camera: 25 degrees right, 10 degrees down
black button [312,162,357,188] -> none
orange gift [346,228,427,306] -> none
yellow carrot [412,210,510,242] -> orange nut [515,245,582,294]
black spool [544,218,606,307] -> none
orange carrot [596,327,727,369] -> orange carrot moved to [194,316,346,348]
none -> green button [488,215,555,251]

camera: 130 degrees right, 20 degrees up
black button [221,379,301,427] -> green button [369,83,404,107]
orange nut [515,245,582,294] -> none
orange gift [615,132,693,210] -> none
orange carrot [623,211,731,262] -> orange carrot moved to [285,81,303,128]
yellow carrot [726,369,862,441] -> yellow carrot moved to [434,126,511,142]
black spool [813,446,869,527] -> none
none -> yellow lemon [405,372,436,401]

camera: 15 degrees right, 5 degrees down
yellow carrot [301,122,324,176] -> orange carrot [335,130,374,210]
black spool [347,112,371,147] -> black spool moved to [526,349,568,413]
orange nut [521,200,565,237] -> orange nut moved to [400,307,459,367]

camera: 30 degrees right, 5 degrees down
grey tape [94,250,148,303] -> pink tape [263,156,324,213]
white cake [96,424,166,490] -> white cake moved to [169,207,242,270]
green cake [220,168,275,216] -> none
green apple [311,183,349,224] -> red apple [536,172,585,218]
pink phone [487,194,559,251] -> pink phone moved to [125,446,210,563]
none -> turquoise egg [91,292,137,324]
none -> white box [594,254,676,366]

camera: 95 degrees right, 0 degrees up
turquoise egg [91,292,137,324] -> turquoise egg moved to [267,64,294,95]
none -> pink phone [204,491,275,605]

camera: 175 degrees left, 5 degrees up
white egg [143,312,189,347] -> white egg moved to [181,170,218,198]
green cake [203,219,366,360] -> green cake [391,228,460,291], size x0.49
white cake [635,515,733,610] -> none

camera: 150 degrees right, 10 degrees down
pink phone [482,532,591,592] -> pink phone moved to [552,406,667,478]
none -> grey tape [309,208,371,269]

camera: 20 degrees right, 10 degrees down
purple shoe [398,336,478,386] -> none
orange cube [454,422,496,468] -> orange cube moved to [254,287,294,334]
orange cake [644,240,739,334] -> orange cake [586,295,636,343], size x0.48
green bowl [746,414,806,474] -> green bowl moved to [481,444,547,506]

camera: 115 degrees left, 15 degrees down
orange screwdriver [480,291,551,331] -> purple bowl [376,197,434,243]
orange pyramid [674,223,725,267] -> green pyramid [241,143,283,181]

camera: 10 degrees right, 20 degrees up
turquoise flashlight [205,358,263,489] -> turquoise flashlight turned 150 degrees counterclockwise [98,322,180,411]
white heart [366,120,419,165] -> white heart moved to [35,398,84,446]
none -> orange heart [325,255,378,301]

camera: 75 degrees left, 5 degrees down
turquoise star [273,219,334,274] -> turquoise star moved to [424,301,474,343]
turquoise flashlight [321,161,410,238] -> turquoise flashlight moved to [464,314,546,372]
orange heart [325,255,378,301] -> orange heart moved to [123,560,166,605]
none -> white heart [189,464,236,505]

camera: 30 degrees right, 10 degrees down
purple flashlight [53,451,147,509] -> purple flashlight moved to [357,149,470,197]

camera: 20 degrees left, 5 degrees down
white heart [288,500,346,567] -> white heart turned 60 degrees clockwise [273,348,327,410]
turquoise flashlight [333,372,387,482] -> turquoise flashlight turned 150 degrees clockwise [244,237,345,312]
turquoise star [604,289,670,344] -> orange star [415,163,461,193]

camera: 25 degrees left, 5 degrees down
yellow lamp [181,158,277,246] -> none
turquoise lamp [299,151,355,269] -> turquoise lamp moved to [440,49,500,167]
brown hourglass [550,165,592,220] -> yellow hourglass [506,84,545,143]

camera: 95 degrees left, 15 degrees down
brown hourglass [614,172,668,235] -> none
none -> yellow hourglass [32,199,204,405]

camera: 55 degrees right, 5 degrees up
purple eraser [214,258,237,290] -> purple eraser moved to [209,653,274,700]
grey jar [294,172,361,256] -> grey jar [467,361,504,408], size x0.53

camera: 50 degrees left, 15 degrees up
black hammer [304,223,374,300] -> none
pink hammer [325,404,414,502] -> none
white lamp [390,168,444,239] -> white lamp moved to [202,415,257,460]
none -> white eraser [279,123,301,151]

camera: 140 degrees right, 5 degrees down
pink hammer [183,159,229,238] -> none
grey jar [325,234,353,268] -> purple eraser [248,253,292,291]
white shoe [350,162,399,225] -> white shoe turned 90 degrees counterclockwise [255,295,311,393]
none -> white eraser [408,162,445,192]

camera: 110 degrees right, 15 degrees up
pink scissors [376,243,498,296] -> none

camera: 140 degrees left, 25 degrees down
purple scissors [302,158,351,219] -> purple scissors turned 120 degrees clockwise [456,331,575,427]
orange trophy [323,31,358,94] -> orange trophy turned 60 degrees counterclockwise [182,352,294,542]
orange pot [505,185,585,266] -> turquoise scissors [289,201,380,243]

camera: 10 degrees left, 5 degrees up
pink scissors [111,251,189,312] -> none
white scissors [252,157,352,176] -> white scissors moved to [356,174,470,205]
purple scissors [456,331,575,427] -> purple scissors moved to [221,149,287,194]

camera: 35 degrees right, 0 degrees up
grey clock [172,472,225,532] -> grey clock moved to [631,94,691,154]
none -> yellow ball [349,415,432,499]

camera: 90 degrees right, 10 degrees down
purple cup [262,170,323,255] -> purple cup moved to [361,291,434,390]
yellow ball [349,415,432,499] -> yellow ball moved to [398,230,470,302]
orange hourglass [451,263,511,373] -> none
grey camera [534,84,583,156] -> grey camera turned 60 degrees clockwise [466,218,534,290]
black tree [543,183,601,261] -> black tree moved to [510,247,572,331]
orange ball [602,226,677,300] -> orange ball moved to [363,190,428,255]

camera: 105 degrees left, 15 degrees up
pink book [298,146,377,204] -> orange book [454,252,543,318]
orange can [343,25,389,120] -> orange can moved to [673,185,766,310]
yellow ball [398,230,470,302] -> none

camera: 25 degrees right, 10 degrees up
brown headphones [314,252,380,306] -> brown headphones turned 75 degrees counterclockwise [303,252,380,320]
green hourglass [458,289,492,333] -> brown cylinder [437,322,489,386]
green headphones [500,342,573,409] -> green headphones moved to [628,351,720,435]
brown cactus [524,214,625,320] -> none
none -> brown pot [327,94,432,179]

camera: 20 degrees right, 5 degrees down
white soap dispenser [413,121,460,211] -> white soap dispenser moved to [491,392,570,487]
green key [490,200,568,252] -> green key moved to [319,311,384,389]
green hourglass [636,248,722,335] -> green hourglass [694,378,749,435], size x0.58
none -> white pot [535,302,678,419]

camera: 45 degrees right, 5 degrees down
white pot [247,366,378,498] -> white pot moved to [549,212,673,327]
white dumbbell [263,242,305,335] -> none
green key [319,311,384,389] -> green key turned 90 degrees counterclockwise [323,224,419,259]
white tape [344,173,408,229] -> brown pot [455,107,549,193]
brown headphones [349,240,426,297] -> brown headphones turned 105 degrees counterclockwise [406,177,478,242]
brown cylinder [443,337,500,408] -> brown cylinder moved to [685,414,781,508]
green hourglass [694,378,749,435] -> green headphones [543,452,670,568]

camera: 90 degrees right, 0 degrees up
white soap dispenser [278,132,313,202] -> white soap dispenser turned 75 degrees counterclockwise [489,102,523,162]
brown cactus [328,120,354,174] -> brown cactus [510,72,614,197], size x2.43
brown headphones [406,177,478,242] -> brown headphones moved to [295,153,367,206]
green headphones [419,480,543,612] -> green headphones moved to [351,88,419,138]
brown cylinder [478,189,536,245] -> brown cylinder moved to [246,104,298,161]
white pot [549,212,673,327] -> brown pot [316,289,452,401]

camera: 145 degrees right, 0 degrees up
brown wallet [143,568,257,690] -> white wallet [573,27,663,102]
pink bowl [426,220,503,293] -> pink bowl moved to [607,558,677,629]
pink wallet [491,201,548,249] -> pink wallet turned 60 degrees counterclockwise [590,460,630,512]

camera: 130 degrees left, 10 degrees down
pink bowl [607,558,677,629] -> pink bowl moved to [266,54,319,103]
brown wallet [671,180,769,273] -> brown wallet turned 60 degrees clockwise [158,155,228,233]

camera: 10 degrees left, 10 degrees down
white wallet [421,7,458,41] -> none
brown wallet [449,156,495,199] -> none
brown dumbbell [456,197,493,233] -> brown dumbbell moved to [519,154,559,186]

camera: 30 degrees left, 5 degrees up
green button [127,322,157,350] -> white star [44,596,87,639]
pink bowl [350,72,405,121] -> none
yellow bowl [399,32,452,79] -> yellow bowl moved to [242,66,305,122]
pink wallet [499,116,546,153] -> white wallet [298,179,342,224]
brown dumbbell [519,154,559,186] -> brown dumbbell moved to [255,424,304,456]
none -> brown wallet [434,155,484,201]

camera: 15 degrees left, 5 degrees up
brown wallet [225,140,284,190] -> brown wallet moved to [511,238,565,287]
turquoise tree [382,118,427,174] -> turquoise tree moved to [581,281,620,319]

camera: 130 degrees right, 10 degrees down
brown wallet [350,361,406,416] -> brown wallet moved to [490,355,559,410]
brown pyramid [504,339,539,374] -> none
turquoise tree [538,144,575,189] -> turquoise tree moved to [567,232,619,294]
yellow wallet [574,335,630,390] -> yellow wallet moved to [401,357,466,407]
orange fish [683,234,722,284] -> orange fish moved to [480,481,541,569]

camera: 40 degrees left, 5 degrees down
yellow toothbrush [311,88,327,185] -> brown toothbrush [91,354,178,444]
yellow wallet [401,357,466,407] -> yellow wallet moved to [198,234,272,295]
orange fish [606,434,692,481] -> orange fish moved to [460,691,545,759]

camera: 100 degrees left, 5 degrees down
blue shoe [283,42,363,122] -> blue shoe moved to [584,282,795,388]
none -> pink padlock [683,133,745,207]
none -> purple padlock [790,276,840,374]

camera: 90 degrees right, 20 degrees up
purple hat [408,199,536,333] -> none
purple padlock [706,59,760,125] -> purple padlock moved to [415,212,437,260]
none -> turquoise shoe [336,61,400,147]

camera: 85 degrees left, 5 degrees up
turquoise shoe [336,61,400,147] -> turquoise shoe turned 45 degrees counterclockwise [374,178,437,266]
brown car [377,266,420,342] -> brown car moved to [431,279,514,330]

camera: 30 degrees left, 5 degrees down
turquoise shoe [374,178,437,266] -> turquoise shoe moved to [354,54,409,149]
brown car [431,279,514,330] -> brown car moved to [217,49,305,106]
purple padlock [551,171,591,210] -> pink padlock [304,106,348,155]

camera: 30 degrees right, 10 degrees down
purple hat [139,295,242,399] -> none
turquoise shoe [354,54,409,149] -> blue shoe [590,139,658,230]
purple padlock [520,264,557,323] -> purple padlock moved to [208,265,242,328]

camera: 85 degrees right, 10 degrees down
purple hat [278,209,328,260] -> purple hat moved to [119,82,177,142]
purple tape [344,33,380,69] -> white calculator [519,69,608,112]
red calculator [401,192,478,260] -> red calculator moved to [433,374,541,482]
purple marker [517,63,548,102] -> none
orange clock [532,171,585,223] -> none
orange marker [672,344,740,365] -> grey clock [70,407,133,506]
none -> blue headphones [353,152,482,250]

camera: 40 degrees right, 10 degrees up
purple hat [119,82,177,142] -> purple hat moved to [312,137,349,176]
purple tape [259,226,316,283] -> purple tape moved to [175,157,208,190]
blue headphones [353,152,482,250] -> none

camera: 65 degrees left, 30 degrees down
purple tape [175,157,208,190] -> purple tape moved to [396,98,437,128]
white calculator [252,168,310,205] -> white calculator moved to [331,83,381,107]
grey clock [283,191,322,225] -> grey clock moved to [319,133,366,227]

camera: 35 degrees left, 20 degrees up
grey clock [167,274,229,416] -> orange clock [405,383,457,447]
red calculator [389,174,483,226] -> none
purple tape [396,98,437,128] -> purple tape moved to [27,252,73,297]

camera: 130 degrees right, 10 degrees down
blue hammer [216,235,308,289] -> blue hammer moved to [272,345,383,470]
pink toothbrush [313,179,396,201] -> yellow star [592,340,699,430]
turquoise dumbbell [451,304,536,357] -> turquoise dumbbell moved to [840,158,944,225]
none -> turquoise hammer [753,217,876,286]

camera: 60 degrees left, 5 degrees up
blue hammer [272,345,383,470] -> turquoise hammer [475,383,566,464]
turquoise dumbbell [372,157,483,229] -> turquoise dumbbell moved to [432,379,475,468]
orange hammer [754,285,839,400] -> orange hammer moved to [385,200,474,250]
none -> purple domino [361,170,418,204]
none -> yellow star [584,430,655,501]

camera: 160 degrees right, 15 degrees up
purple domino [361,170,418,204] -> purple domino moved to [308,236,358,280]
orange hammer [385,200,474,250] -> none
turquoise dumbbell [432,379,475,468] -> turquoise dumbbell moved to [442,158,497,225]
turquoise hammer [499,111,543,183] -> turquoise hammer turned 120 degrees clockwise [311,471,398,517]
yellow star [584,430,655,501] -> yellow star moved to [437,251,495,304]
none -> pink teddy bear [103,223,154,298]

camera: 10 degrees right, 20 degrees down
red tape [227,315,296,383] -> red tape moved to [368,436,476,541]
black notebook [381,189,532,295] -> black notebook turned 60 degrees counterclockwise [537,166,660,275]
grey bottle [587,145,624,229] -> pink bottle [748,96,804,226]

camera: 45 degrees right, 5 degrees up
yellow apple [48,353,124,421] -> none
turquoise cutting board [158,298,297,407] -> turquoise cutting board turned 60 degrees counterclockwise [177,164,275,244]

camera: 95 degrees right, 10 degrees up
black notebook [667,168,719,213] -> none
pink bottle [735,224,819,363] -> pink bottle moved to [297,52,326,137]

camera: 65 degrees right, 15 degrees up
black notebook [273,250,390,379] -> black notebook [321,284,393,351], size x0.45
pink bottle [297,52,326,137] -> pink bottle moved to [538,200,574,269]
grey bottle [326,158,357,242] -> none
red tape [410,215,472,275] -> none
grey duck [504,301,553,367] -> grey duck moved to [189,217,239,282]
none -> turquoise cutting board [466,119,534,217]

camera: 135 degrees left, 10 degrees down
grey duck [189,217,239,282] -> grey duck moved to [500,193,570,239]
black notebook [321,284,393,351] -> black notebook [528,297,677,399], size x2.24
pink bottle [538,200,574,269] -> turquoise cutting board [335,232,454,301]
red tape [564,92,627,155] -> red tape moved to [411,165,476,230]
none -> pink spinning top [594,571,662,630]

══════════

> How to complete this task
The line with "none -> yellow star [584,430,655,501]" and all the lines after it in the records above are to be output exactly, with nothing added.

> Answer to the exercise
none -> yellow star [584,430,655,501]

camera: 160 degrees right, 15 degrees up
purple domino [361,170,418,204] -> purple domino moved to [308,236,358,280]
orange hammer [385,200,474,250] -> none
turquoise dumbbell [432,379,475,468] -> turquoise dumbbell moved to [442,158,497,225]
turquoise hammer [499,111,543,183] -> turquoise hammer turned 120 degrees clockwise [311,471,398,517]
yellow star [584,430,655,501] -> yellow star moved to [437,251,495,304]
none -> pink teddy bear [103,223,154,298]

camera: 10 degrees right, 20 degrees down
red tape [227,315,296,383] -> red tape moved to [368,436,476,541]
black notebook [381,189,532,295] -> black notebook turned 60 degrees counterclockwise [537,166,660,275]
grey bottle [587,145,624,229] -> pink bottle [748,96,804,226]

camera: 45 degrees right, 5 degrees up
yellow apple [48,353,124,421] -> none
turquoise cutting board [158,298,297,407] -> turquoise cutting board turned 60 degrees counterclockwise [177,164,275,244]

camera: 95 degrees right, 10 degrees up
black notebook [667,168,719,213] -> none
pink bottle [735,224,819,363] -> pink bottle moved to [297,52,326,137]

camera: 65 degrees right, 15 degrees up
black notebook [273,250,390,379] -> black notebook [321,284,393,351], size x0.45
pink bottle [297,52,326,137] -> pink bottle moved to [538,200,574,269]
grey bottle [326,158,357,242] -> none
red tape [410,215,472,275] -> none
grey duck [504,301,553,367] -> grey duck moved to [189,217,239,282]
none -> turquoise cutting board [466,119,534,217]

camera: 135 degrees left, 10 degrees down
grey duck [189,217,239,282] -> grey duck moved to [500,193,570,239]
black notebook [321,284,393,351] -> black notebook [528,297,677,399], size x2.24
pink bottle [538,200,574,269] -> turquoise cutting board [335,232,454,301]
red tape [564,92,627,155] -> red tape moved to [411,165,476,230]
none -> pink spinning top [594,571,662,630]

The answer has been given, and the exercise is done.